YOUR INSTRUCTIONS — Only the pictures are to be omitted; everything else in the listing must be reproduced exactly.

RAW DATA —
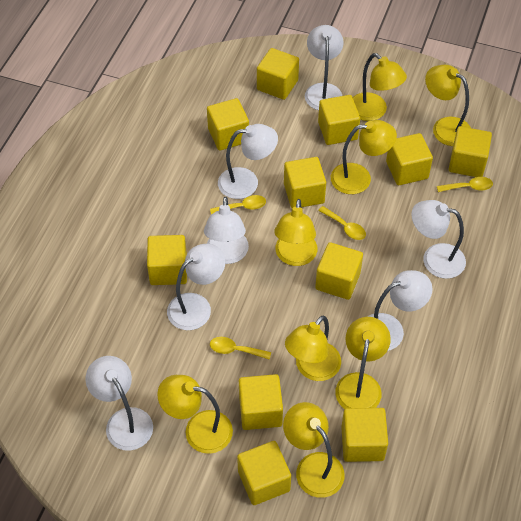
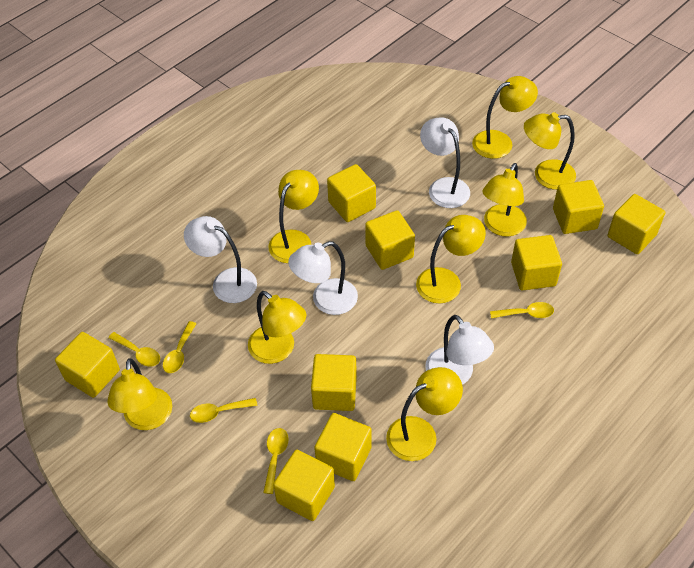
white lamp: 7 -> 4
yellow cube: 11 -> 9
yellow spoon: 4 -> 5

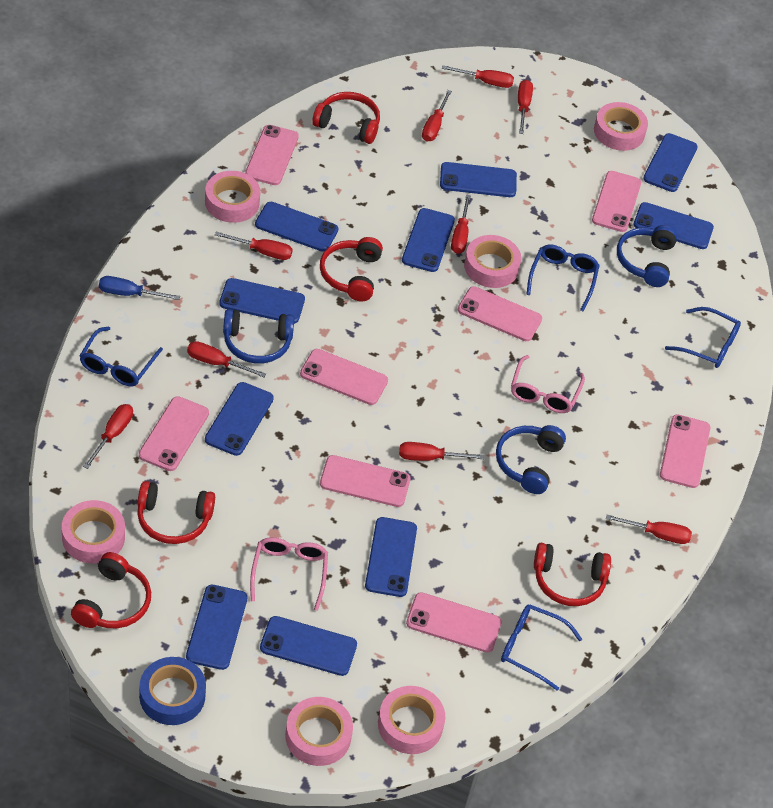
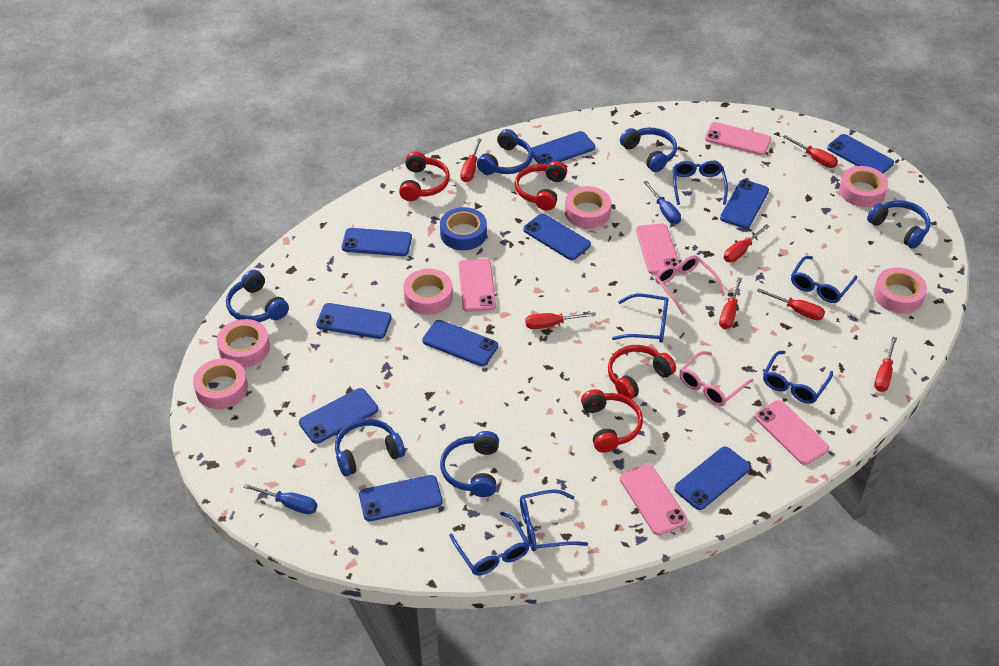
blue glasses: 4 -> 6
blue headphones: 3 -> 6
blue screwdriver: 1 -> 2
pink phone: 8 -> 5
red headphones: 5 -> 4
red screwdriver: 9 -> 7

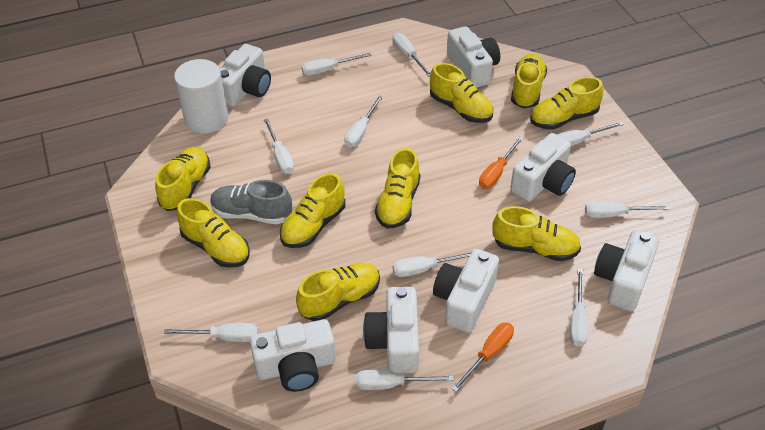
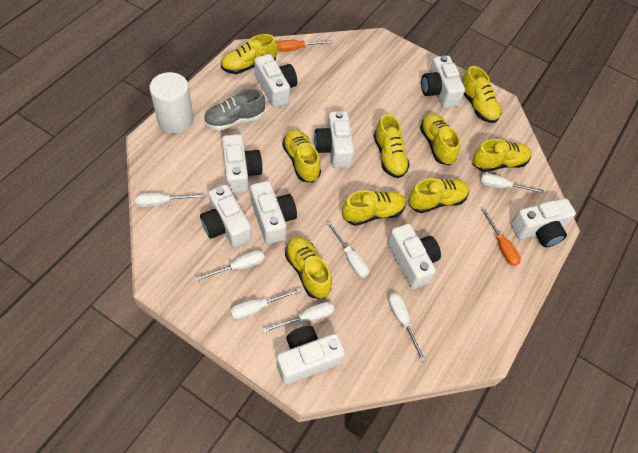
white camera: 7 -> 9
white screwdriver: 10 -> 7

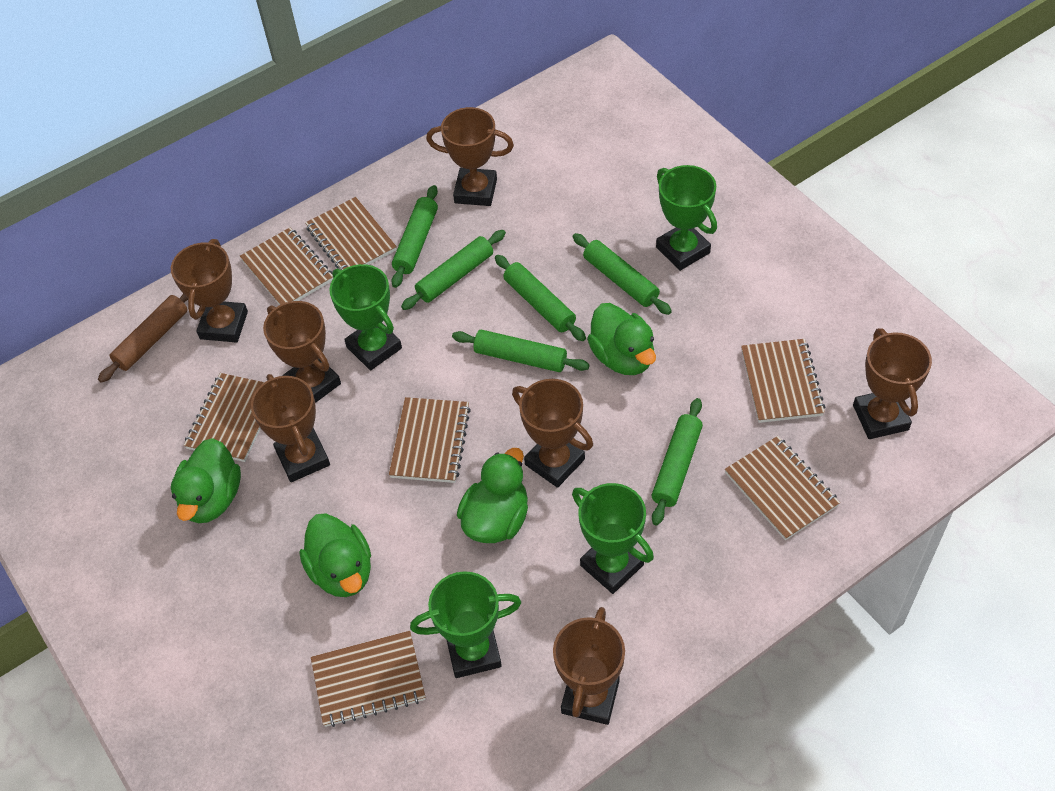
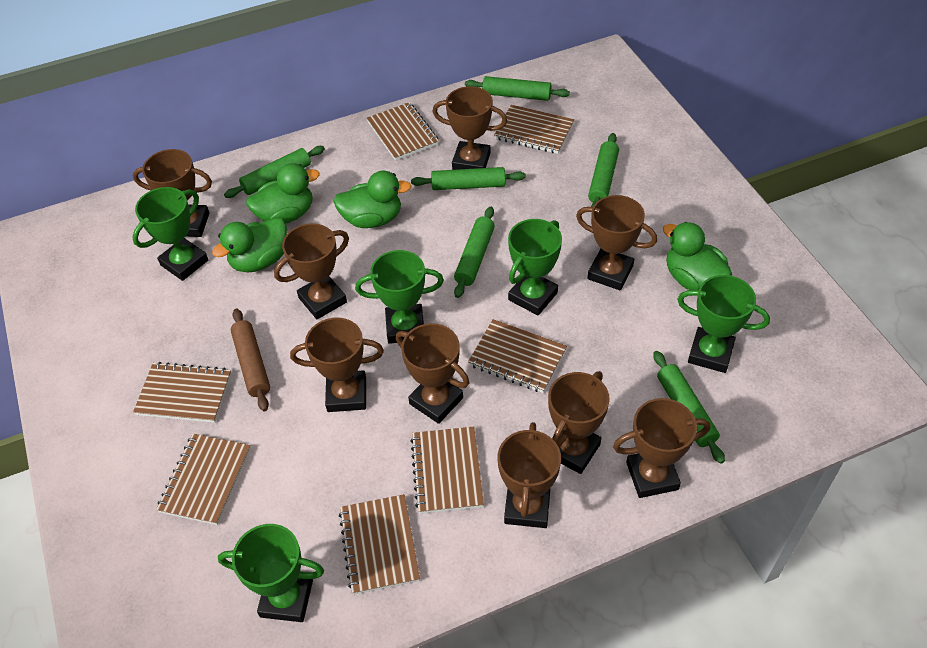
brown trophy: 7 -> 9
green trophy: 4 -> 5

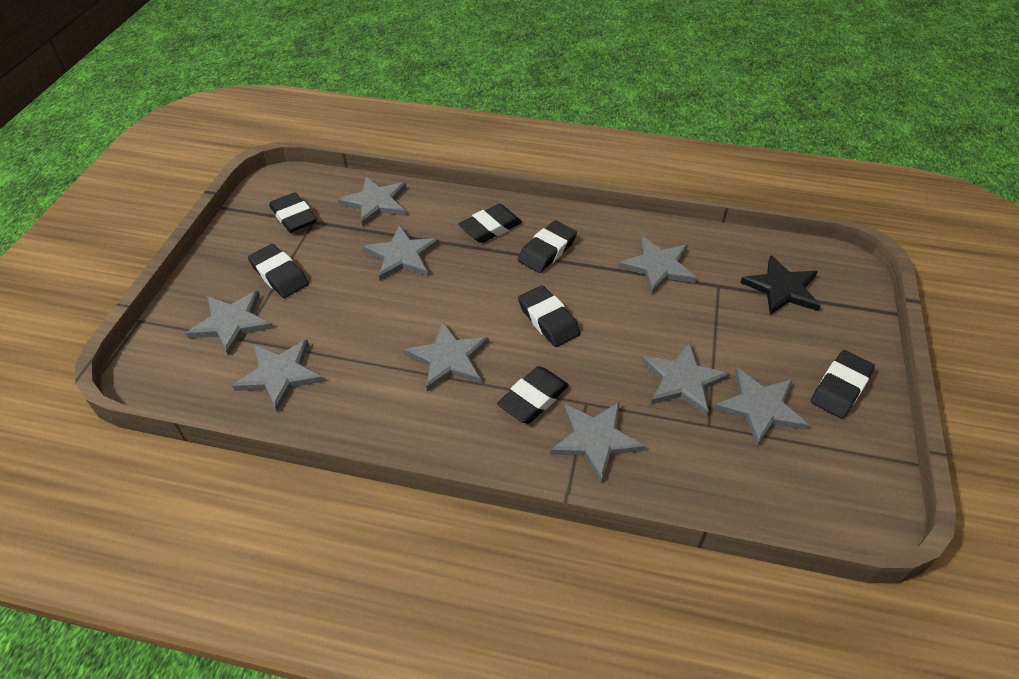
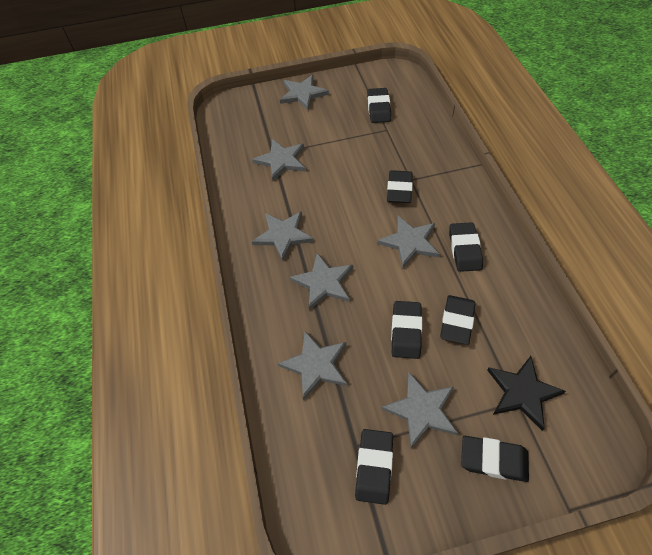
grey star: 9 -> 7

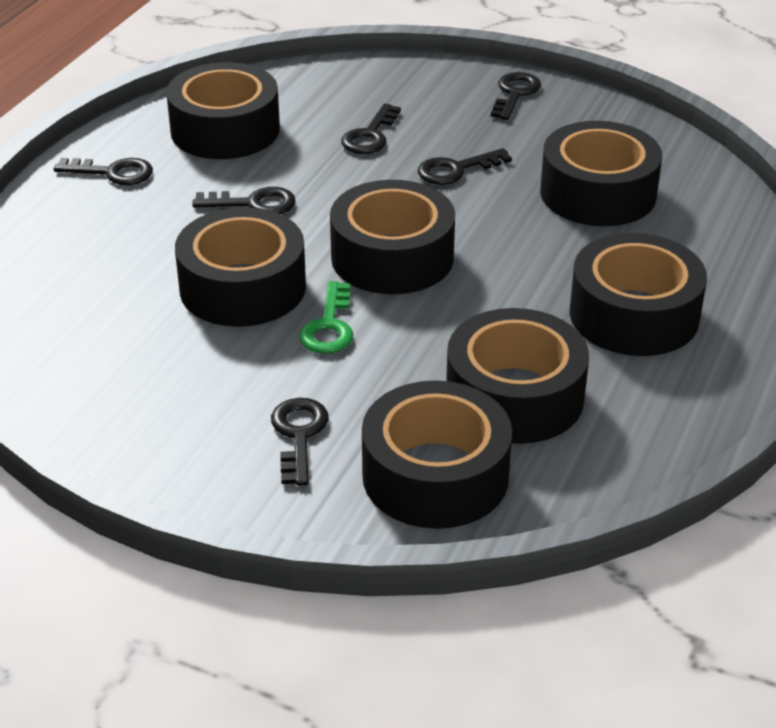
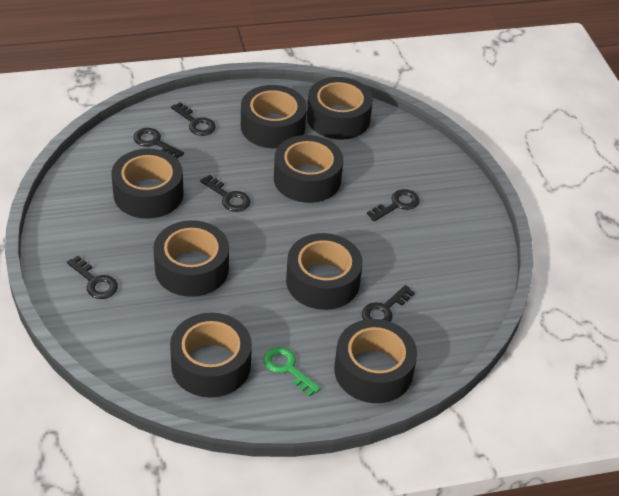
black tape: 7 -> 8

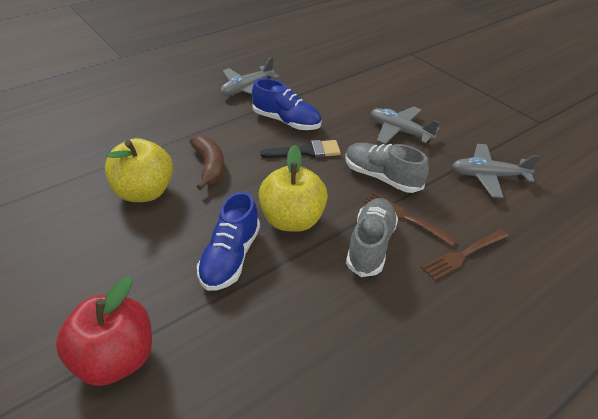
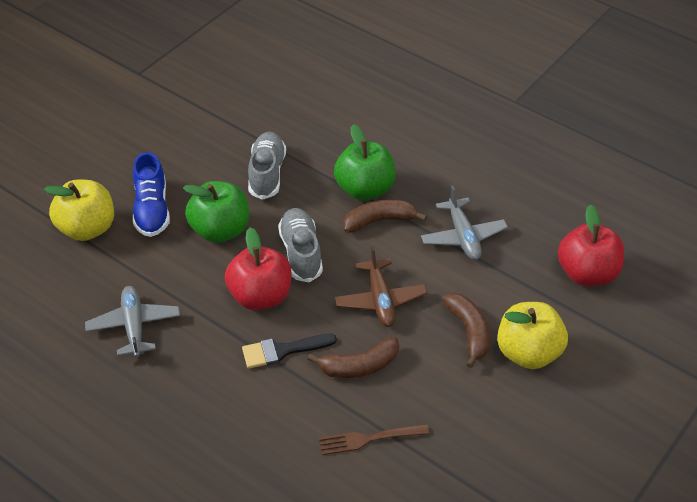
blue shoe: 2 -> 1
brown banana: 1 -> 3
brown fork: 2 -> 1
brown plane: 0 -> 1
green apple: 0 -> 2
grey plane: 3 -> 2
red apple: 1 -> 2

EXERCISE OUTPUT —
white lamp: 7 -> 4
yellow cube: 11 -> 9
yellow spoon: 4 -> 5

blue glasses: 4 -> 6
blue headphones: 3 -> 6
blue screwdriver: 1 -> 2
pink phone: 8 -> 5
red headphones: 5 -> 4
red screwdriver: 9 -> 7

white camera: 7 -> 9
white screwdriver: 10 -> 7

brown trophy: 7 -> 9
green trophy: 4 -> 5

grey star: 9 -> 7

black tape: 7 -> 8

blue shoe: 2 -> 1
brown banana: 1 -> 3
brown fork: 2 -> 1
brown plane: 0 -> 1
green apple: 0 -> 2
grey plane: 3 -> 2
red apple: 1 -> 2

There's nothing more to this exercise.